◆ Descrizione del problema
Per favore, riporta parola per parola la parte dell'elenco che parte dal suo inizio e si chiude con la riga contenente "In order to click", inclusa. Lascia fuori dalla risposta le immagini.
┄┄┄┄┄┄┄┄┄┄
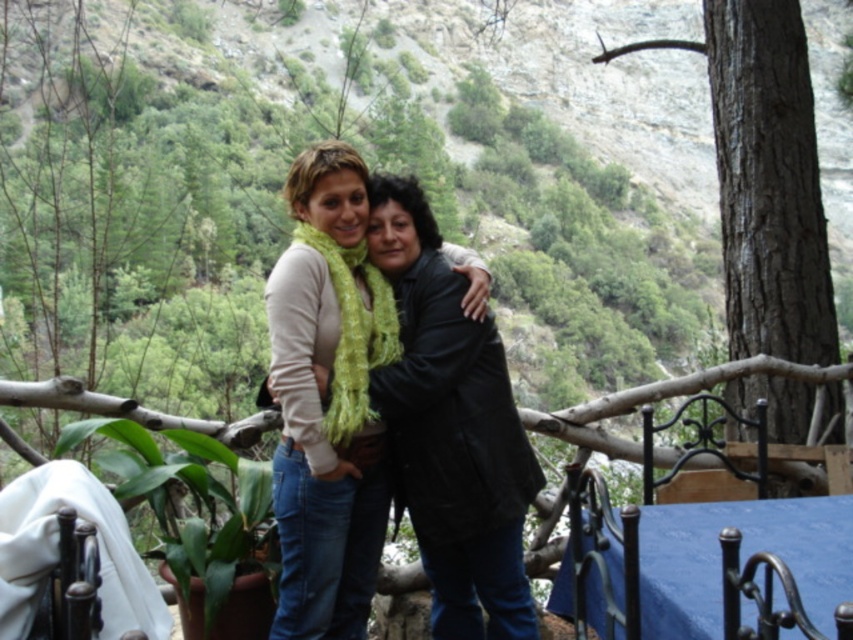
Question: Is light beige sweater at center below blue fabric tablecloth at lower right?

Choices:
 (A) no
 (B) yes

Answer: (A)

Question: Is light beige sweater at center thinner than blue fabric tablecloth at lower right?

Choices:
 (A) yes
 (B) no

Answer: (B)

Question: From the image, what is the correct spatial relationship of light beige sweater at center in relation to blue fabric tablecloth at lower right?

Choices:
 (A) left
 (B) right

Answer: (A)

Question: Among these points, which one is nearest to the camera?

Choices:
 (A) (851, 522)
 (B) (434, 364)

Answer: (A)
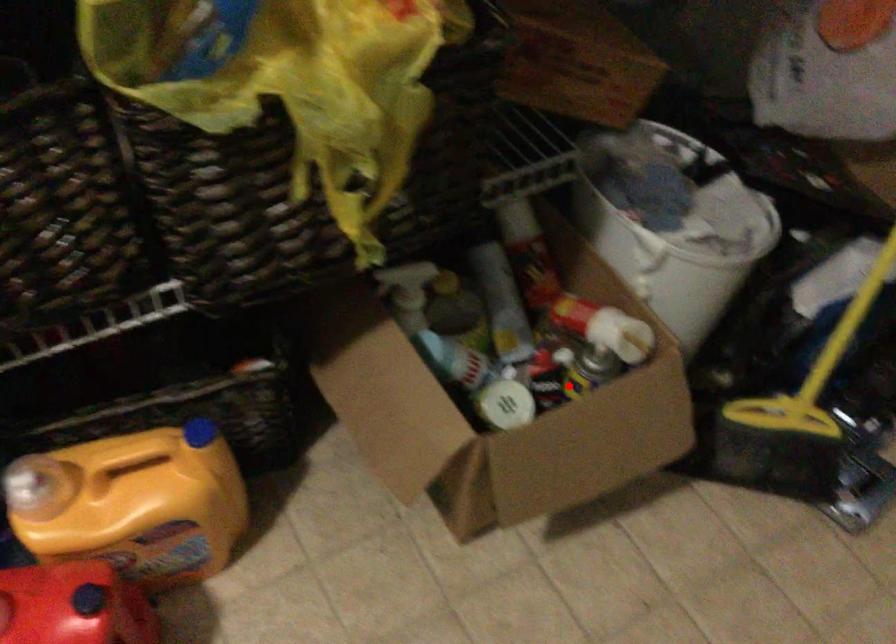
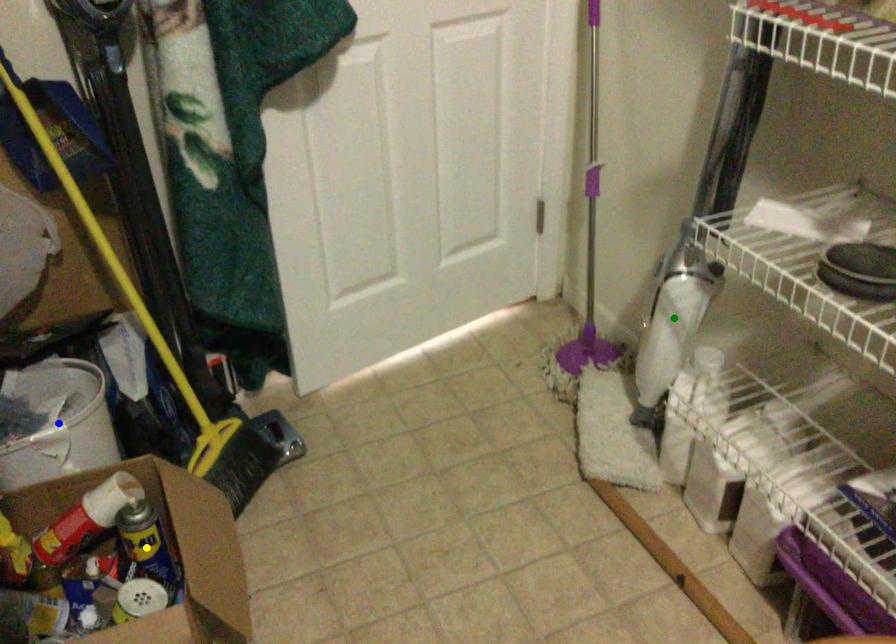
Question: I am providing you with two images of the same scene from different viewpoints. A red point is marked on the first image. You are given multiple points on the second image. Which mark in image 2 goes with the point in image 1?

Choices:
 (A) green point
 (B) blue point
 (C) yellow point

Answer: (C)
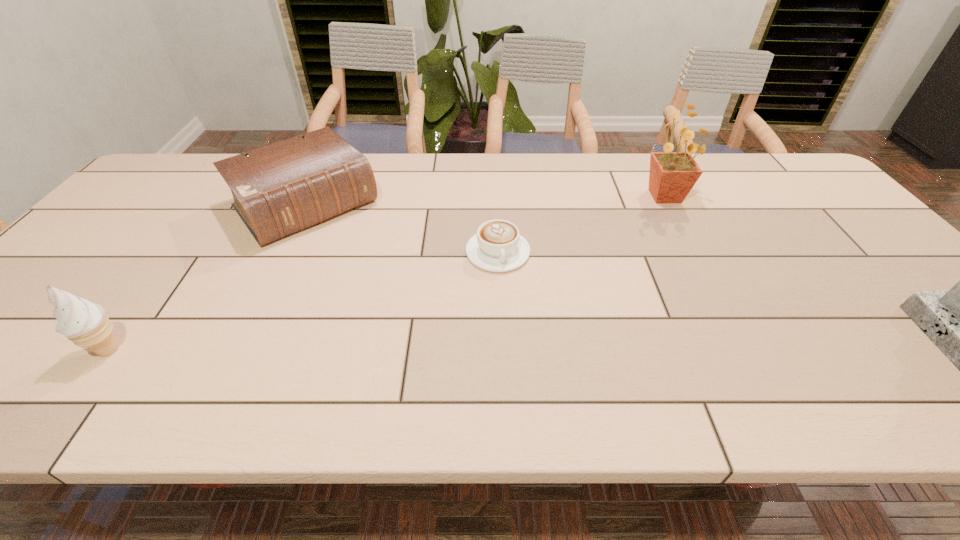
In order to click on icecream in this screenshot , I will do pyautogui.click(x=83, y=322).

At what (x,y) coordinates should I click in order to perform the action: click on the leftmost object. Please return your answer as a coordinate pair (x, y). The width and height of the screenshot is (960, 540). Looking at the image, I should click on click(83, 322).

Locate an element on the screen. the shortest object is located at coordinates (497, 247).

This screenshot has height=540, width=960. I want to click on the second object from right to left, so (497, 247).

Find the location of a particular element. Image resolution: width=960 pixels, height=540 pixels. the rightmost object is located at coordinates (672, 175).

I want to click on the tallest object, so (672, 175).

Identify the location of the second object from left to right. This screenshot has width=960, height=540. pyautogui.click(x=280, y=189).

You are a GUI agent. You are given a task and a screenshot of the screen. Output one action in this format:
    pyautogui.click(x=<x>, y=<y>)
    Task: Click on the third tallest object
    The image size is (960, 540).
    Given the screenshot: What is the action you would take?
    pyautogui.click(x=280, y=189)

Identify the location of free space located with the handle on the right side of the shortest object. This screenshot has width=960, height=540. (536, 335).

Where is `blank space located 0.190m with the handle on the right side of the shortest object`? The height and width of the screenshot is (540, 960). blank space located 0.190m with the handle on the right side of the shortest object is located at coordinates (534, 332).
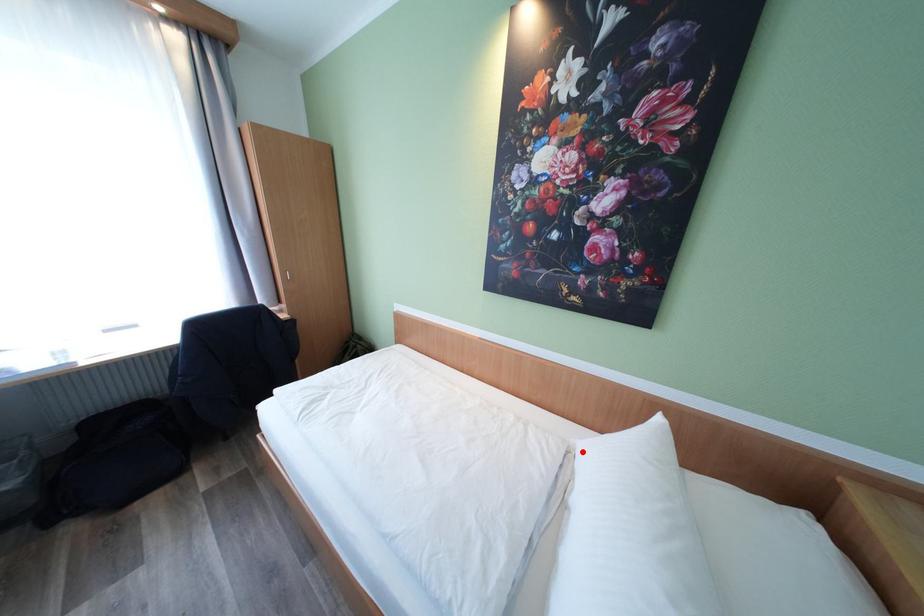
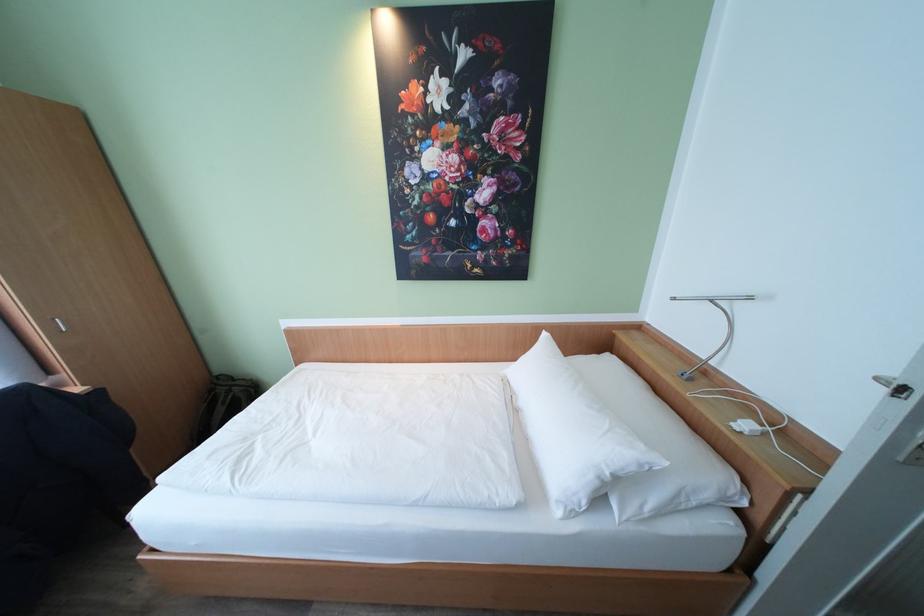
Question: A red point is marked in image1. In image2, is the corresponding 3D point closer to the camera or farther? Reply with the corresponding letter.

Choices:
 (A) The corresponding 3D point is closer.
 (B) The corresponding 3D point is farther.

Answer: (B)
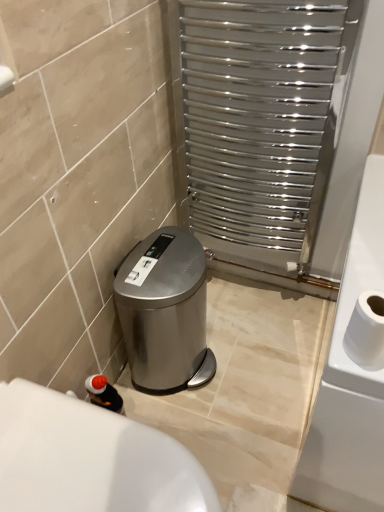
Question: Is polished stainless steel radiator at upper right wider or thinner than white glossy bath at lower left?

Choices:
 (A) wide
 (B) thin

Answer: (B)

Question: In the image, is polished stainless steel radiator at upper right positioned in front of or behind white glossy bath at lower left?

Choices:
 (A) behind
 (B) front

Answer: (A)

Question: Based on their relative distances, which object is nearer to the white matte toilet paper at right?

Choices:
 (A) satin silver trash can at lower left
 (B) white glossy bath at lower left
 (C) polished stainless steel radiator at upper right

Answer: (B)

Question: Which is nearer to the satin silver trash can at lower left?

Choices:
 (A) polished stainless steel radiator at upper right
 (B) white matte toilet paper at right
 (C) white glossy bath at lower left

Answer: (A)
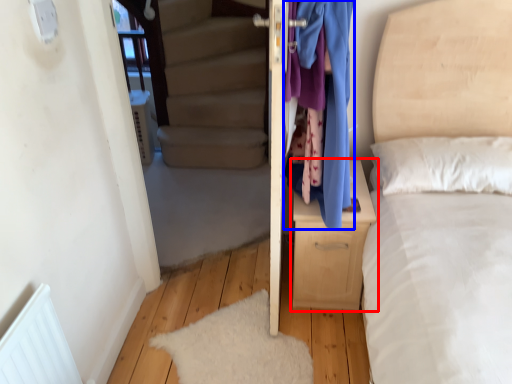
Question: Which point is closer to the camera, nightstand (highlighted by a red box) or clothing (highlighted by a blue box)?

Choices:
 (A) nightstand
 (B) clothing

Answer: (B)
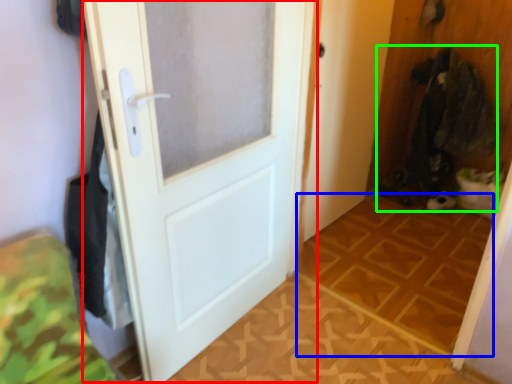
Question: Which object is positioned farthest from door (highlighted by a red box)? Select from tile (highlighted by a blue box) and laundry (highlighted by a green box).

Choices:
 (A) tile
 (B) laundry

Answer: (B)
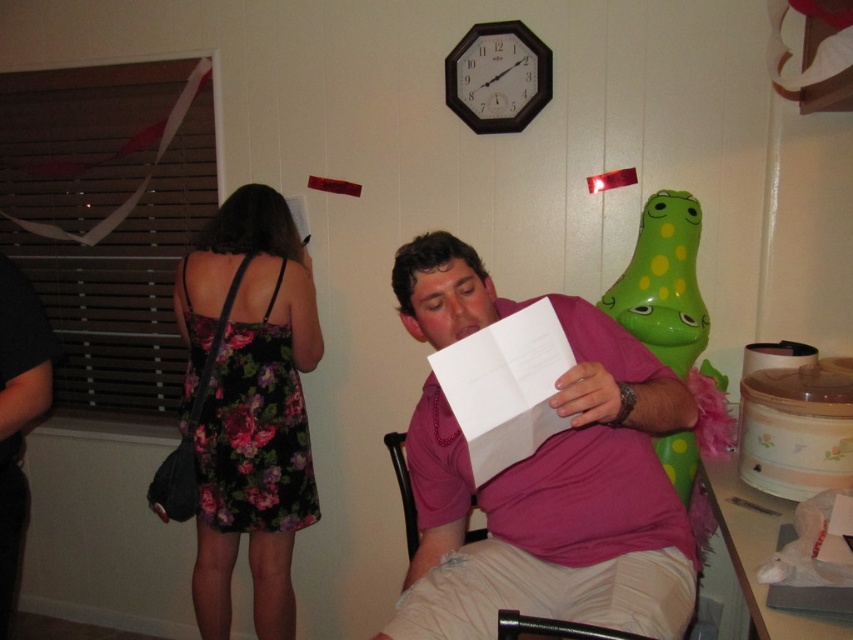
You are standing at the point labeled as point (553,628) in the image. What object are you sitting on?

The point (553,628) indicates the metallic black chair at lower center, so you are sitting on the metallic black chair at lower center.

You are a photographer setting up for a portrait shoot in this room. You need to position a light source between the floral dress at left and the metallic black chair at lower center. Which object should the light be placed closer to if you want to highlight the taller one?

The light source should be placed closer to the floral dress at left because it is much taller than the metallic black chair at lower center, so positioning the light closer to it will better highlight its height.

You are a photographer trying to capture a clear shot of the black plastic clock at upper center. However, the floral dress at left is blocking your view. Can you move the dress to get an unobstructed view of the clock?

The floral dress at left is in front of the black plastic clock at upper center, so moving the dress would allow you to see the clock without obstruction.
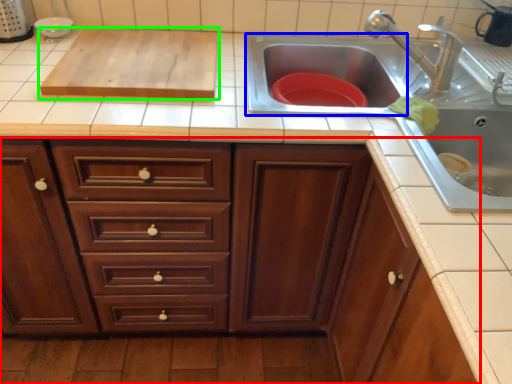
Question: Which is farther away from cabinetry (highlighted by a red box)? sink (highlighted by a blue box) or wide (highlighted by a green box)?

Choices:
 (A) sink
 (B) wide

Answer: (A)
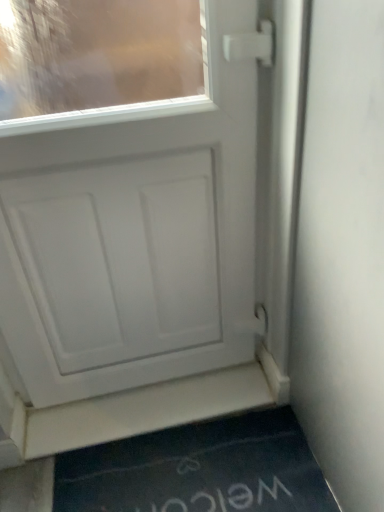
Question: Considering the positions of white matte door at center and dark blue rubber doormat at lower center in the image, is white matte door at center taller or shorter than dark blue rubber doormat at lower center?

Choices:
 (A) tall
 (B) short

Answer: (A)

Question: From the image's perspective, is white matte door at center located above or below dark blue rubber doormat at lower center?

Choices:
 (A) above
 (B) below

Answer: (A)

Question: Considering the real-world distances, which object is closest to the white matte door at center?

Choices:
 (A) white matte door at lower center
 (B) dark blue rubber doormat at lower center

Answer: (A)

Question: Which object is positioned farthest from the white matte door at lower center?

Choices:
 (A) white matte door at center
 (B) dark blue rubber doormat at lower center

Answer: (A)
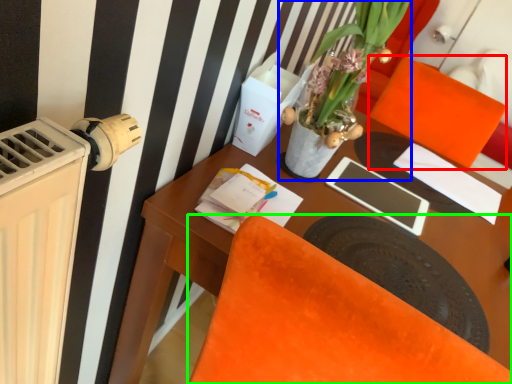
Question: Considering the real-world distances, which object is closest to armchair (highlighted by a red box)? houseplant (highlighted by a blue box) or chair (highlighted by a green box).

Choices:
 (A) houseplant
 (B) chair

Answer: (A)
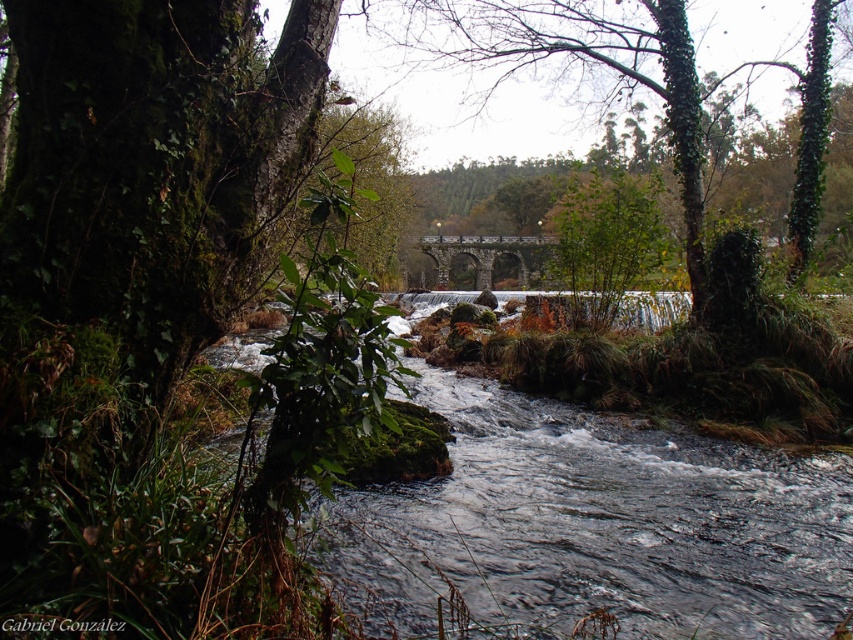
You are standing at the edge of the river and want to cross to the other side. There is a stone arch bridge at center and clear water at center. Which one is closer to you?

The clear water at center is 30.46 meters away from the stone arch bridge at center. Since both are at the center, they are equidistant from your current position at the river edge, so neither is closer.

You are a hiker who wants to cross the river using the stone arch bridge at center. However, you notice the green leafy tree at center nearby. Does the tree block your path to the bridge?

The green leafy tree at center is larger than the stone arch bridge at center, so it might block the path to the bridge depending on its exact position relative to the bridge.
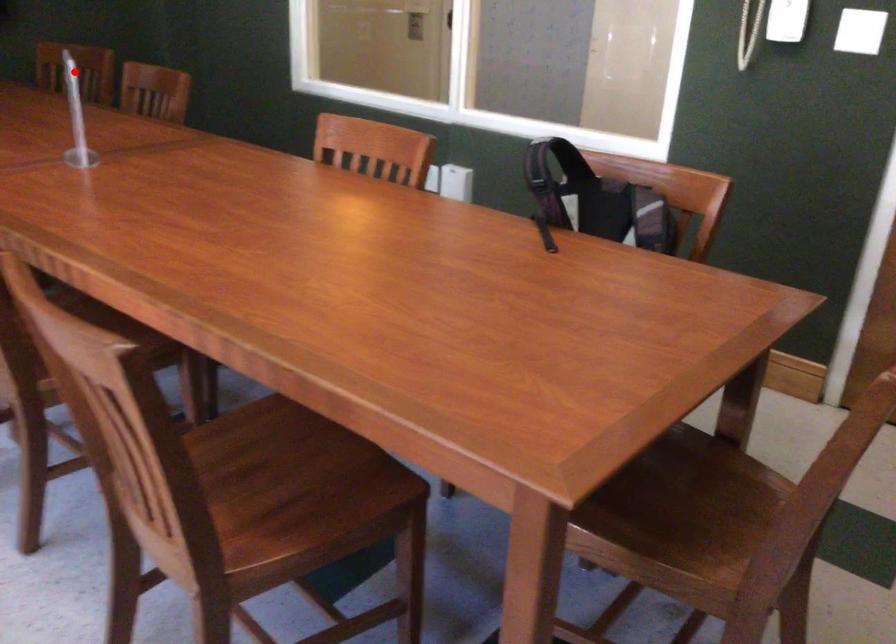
┄┄┄┄┄┄┄┄┄┄
◆ Area di risposta
Question: Is light beige sweater at center below blue fabric tablecloth at lower right?

Choices:
 (A) no
 (B) yes

Answer: (A)

Question: Is light beige sweater at center thinner than blue fabric tablecloth at lower right?

Choices:
 (A) yes
 (B) no

Answer: (B)

Question: From the image, what is the correct spatial relationship of light beige sweater at center in relation to blue fabric tablecloth at lower right?

Choices:
 (A) left
 (B) right

Answer: (A)

Question: Among these points, which one is nearest to the camera?

Choices:
 (A) (851, 522)
 (B) (434, 364)

Answer: (A)
Question: I am providing you with two images of the same scene from different viewpoints. A red point is marked on the first image. You are given multiple points on the second image. Which mark in image 2 goes with the point in image 1?

Choices:
 (A) green point
 (B) blue point
 (C) yellow point

Answer: (C)
In order to click on icecream in this screenshot , I will do pyautogui.click(x=83, y=322).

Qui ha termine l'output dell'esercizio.